START The data

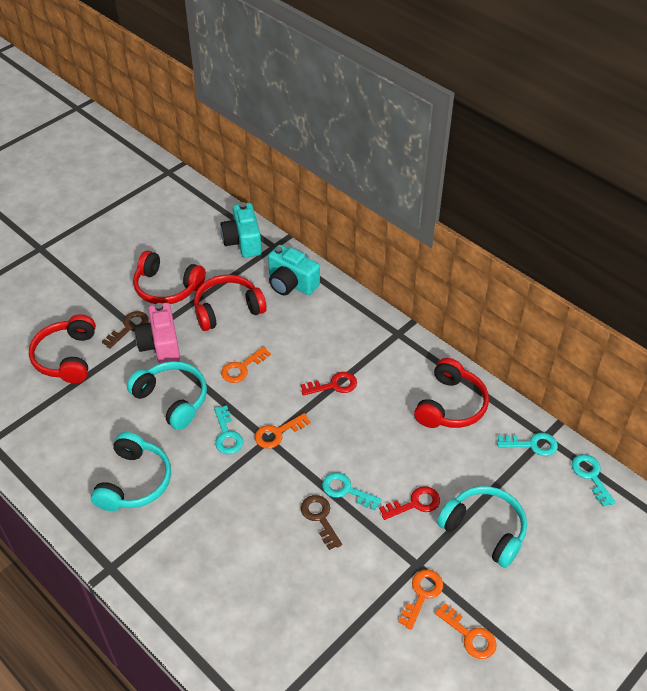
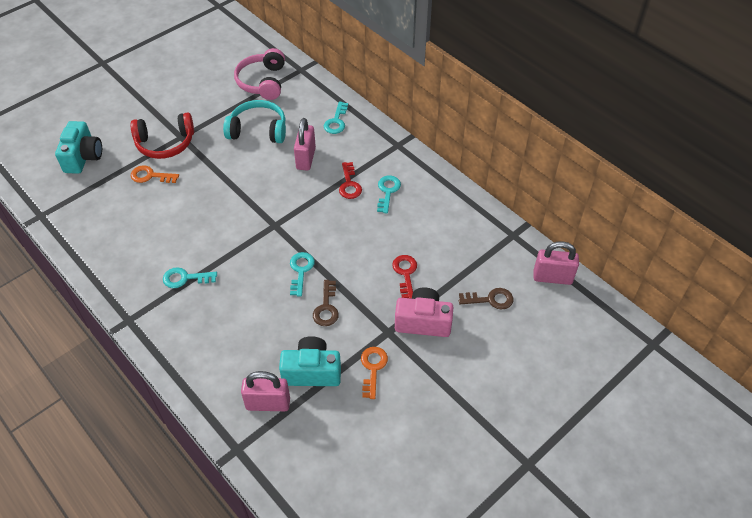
orange key: 4 -> 2
pink headphones: 0 -> 1
pink padlock: 0 -> 3
red headphones: 4 -> 1
turquoise headphones: 3 -> 1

END The data

■ **Problem to work on**: Exactly as they appear, write out the lines from the one containing "pink headphones: 0 -> 1" through the final line of the entries above, both included.

■ **Problem solution**:
pink headphones: 0 -> 1
pink padlock: 0 -> 3
red headphones: 4 -> 1
turquoise headphones: 3 -> 1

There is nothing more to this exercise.